* _Required action_:
All lines from the one that contains "JP5 pin 2: GND -> N8" to the end of the data must be retyped exactly. Pictures are not retyped.

* _Records for the exercise_:
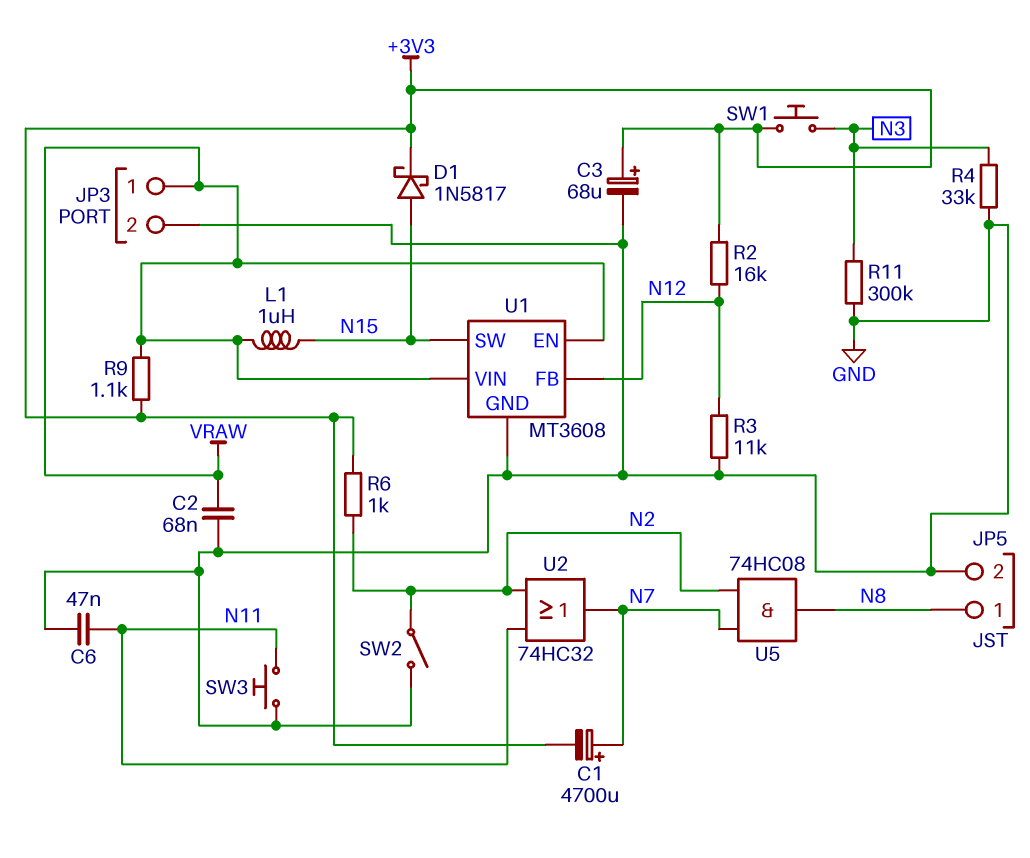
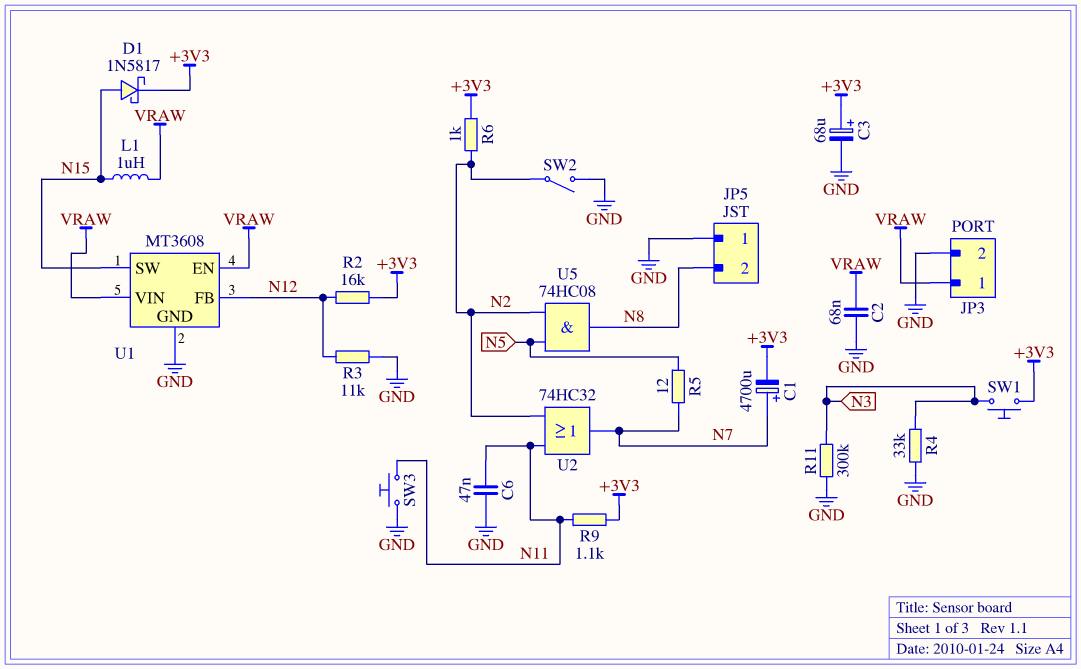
JP5 pin 1: N8 -> GND
JP5 pin 2: GND -> N8
R5: none -> 12 (N5, N7)
R9: 1.1k (+3V3, VRAW) -> 1.1k (+3V3, N11)
U5: AND 74HC08 (in N2, in N7, out N8) -> AND 74HC08 (in N2, in N5, out N8)

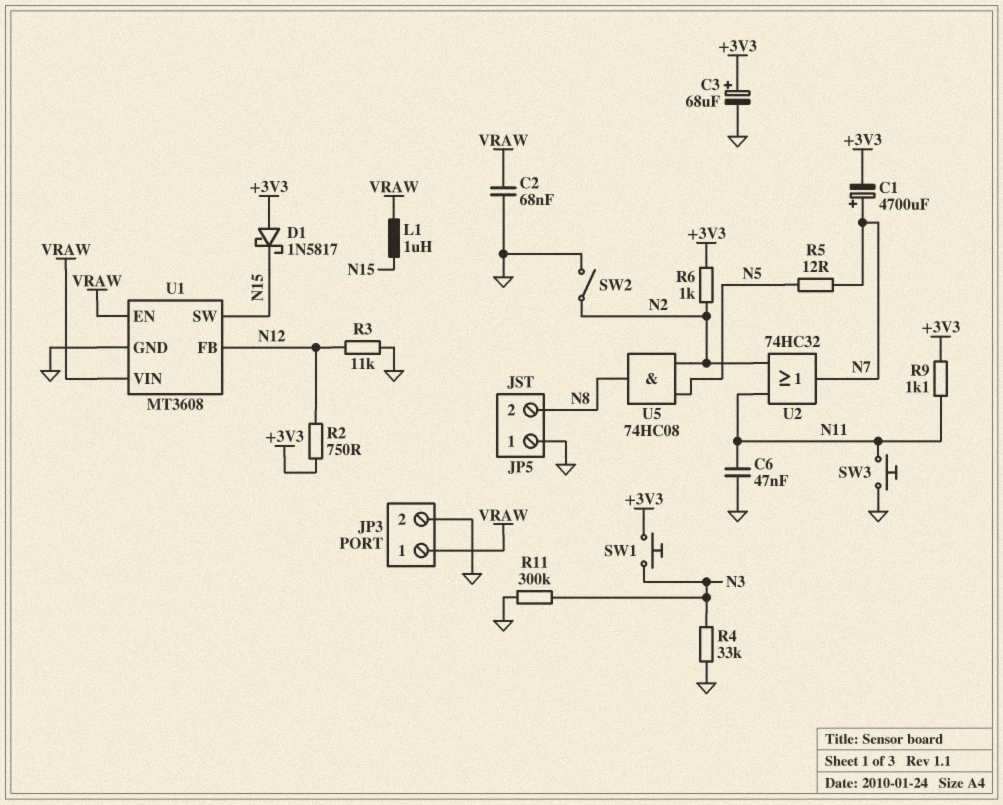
D1: schottky 1N5817 (A N15, K +3V3) -> schottky 1N5817 (A +3V3, K N15)
R2: 16k (+3V3, N12) -> 750 (+3V3, N12)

* _Result of the task_:
JP5 pin 2: GND -> N8
R5: none -> 12 (N5, N7)
R9: 1.1k (+3V3, VRAW) -> 1.1k (+3V3, N11)
U5: AND 74HC08 (in N2, in N7, out N8) -> AND 74HC08 (in N2, in N5, out N8)

D1: schottky 1N5817 (A N15, K +3V3) -> schottky 1N5817 (A +3V3, K N15)
R2: 16k (+3V3, N12) -> 750 (+3V3, N12)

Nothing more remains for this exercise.